What to do
Every line below that contains "before" is to be copied.

Dataset entries
━━━━━━

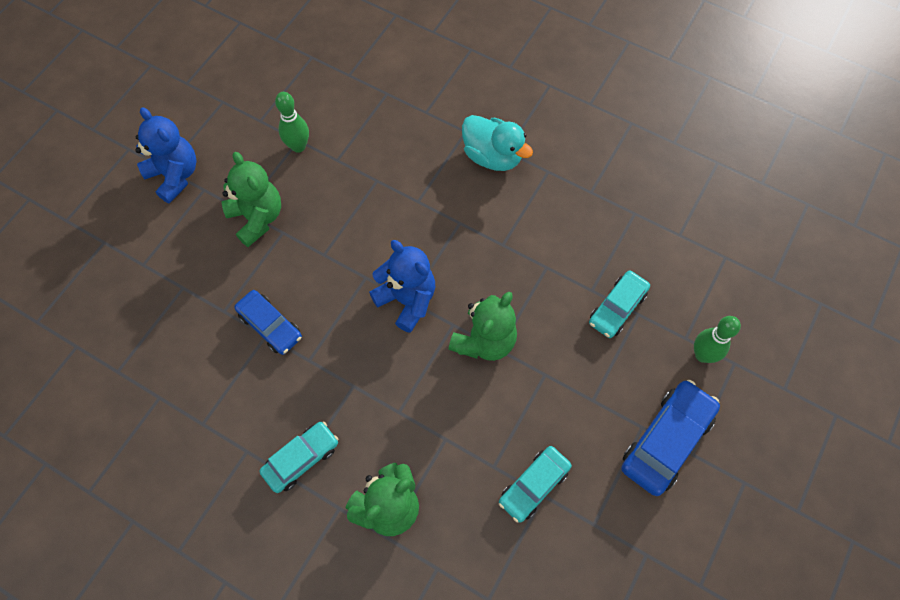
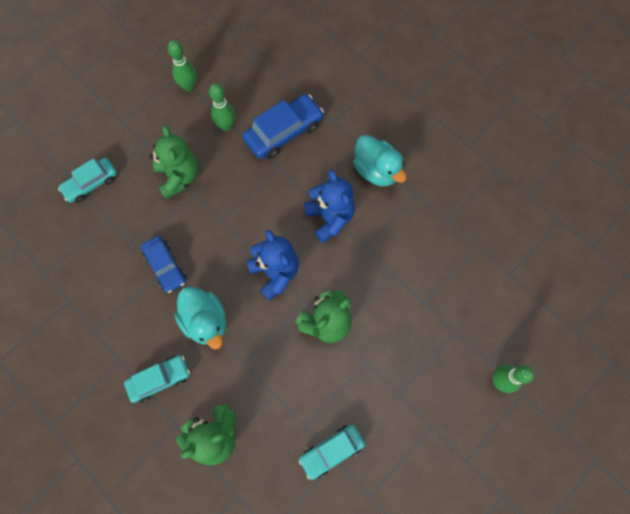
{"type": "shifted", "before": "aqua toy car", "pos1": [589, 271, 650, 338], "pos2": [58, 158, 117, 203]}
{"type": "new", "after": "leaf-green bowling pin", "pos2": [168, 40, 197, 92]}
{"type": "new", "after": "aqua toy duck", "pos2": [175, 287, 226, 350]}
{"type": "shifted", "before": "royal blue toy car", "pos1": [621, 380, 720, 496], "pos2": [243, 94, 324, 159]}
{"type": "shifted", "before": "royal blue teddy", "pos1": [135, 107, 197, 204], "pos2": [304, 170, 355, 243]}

━━━━━━

Response area
{"type": "shifted", "before": "aqua toy car", "pos1": [589, 271, 650, 338], "pos2": [58, 158, 117, 203]}
{"type": "shifted", "before": "royal blue toy car", "pos1": [621, 380, 720, 496], "pos2": [243, 94, 324, 159]}
{"type": "shifted", "before": "royal blue teddy", "pos1": [135, 107, 197, 204], "pos2": [304, 170, 355, 243]}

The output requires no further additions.